=== Section Start ===

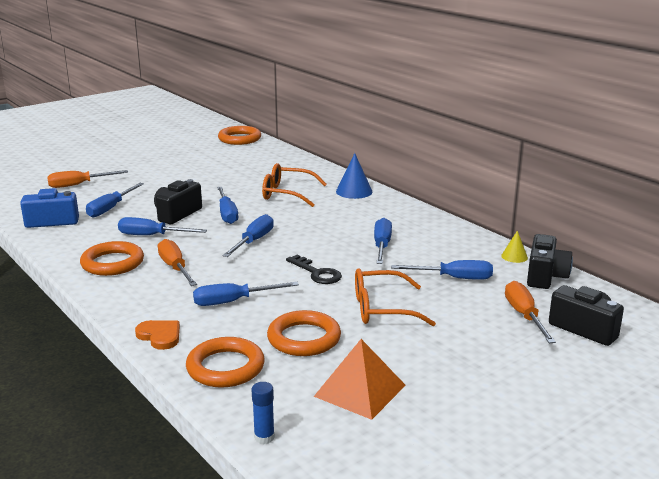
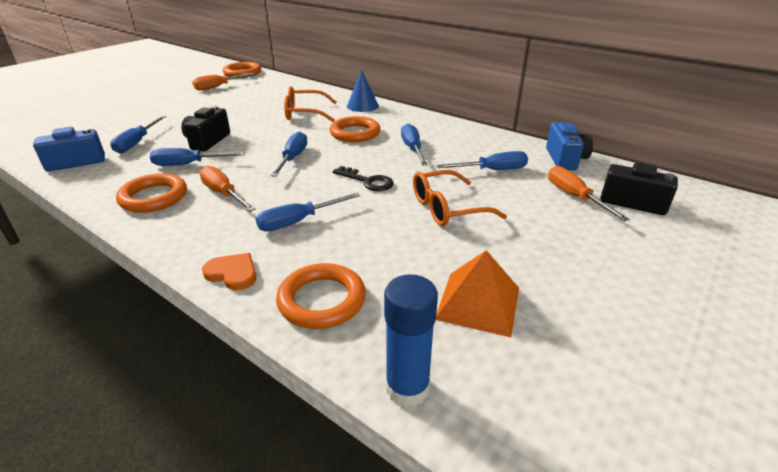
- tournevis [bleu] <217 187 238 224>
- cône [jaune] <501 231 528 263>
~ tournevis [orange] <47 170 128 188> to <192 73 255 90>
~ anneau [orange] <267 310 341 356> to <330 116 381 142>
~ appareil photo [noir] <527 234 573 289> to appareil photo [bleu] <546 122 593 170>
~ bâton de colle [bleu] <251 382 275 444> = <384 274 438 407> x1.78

=== Section End ===

▸ **About this task**:
Check each line of the material for the string "orange" and say how many lines have it. Give the number only.

▸ **Response to this exercise**:
2